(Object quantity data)
▼
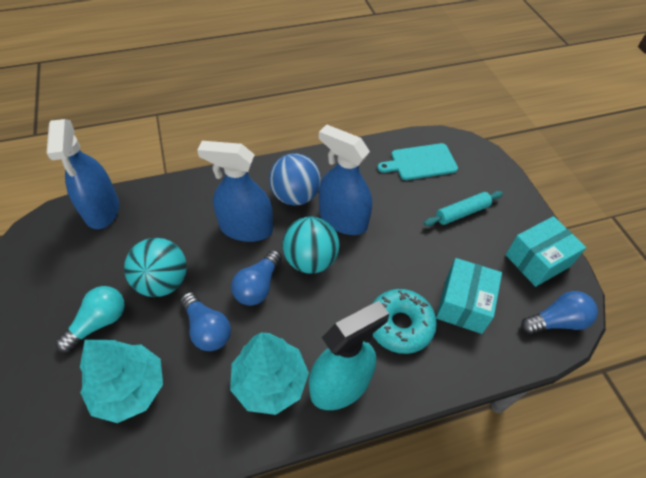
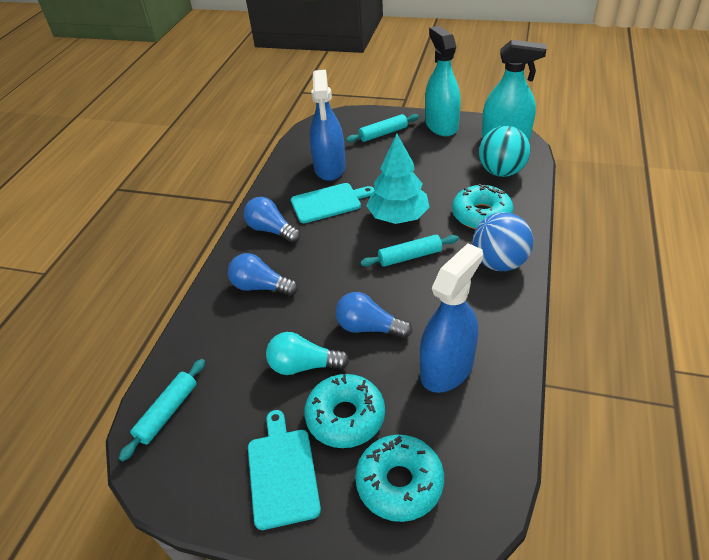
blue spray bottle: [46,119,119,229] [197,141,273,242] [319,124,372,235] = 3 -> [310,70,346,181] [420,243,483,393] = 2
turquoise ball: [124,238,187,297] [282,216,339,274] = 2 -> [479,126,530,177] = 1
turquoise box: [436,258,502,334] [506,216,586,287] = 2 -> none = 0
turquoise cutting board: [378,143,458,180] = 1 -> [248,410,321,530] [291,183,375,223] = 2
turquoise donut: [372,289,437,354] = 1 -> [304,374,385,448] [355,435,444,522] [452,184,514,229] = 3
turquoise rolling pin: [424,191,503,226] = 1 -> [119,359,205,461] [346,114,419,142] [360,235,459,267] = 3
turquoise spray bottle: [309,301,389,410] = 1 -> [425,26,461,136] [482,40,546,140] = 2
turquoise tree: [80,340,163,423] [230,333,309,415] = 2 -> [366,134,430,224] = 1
▲
[TASK]
What lines in the data hold the word "turquoise"? Return them.

[WRITTEN SOLUTION]
turquoise ball: [124,238,187,297] [282,216,339,274] = 2 -> [479,126,530,177] = 1
turquoise box: [436,258,502,334] [506,216,586,287] = 2 -> none = 0
turquoise cutting board: [378,143,458,180] = 1 -> [248,410,321,530] [291,183,375,223] = 2
turquoise donut: [372,289,437,354] = 1 -> [304,374,385,448] [355,435,444,522] [452,184,514,229] = 3
turquoise rolling pin: [424,191,503,226] = 1 -> [119,359,205,461] [346,114,419,142] [360,235,459,267] = 3
turquoise spray bottle: [309,301,389,410] = 1 -> [425,26,461,136] [482,40,546,140] = 2
turquoise tree: [80,340,163,423] [230,333,309,415] = 2 -> [366,134,430,224] = 1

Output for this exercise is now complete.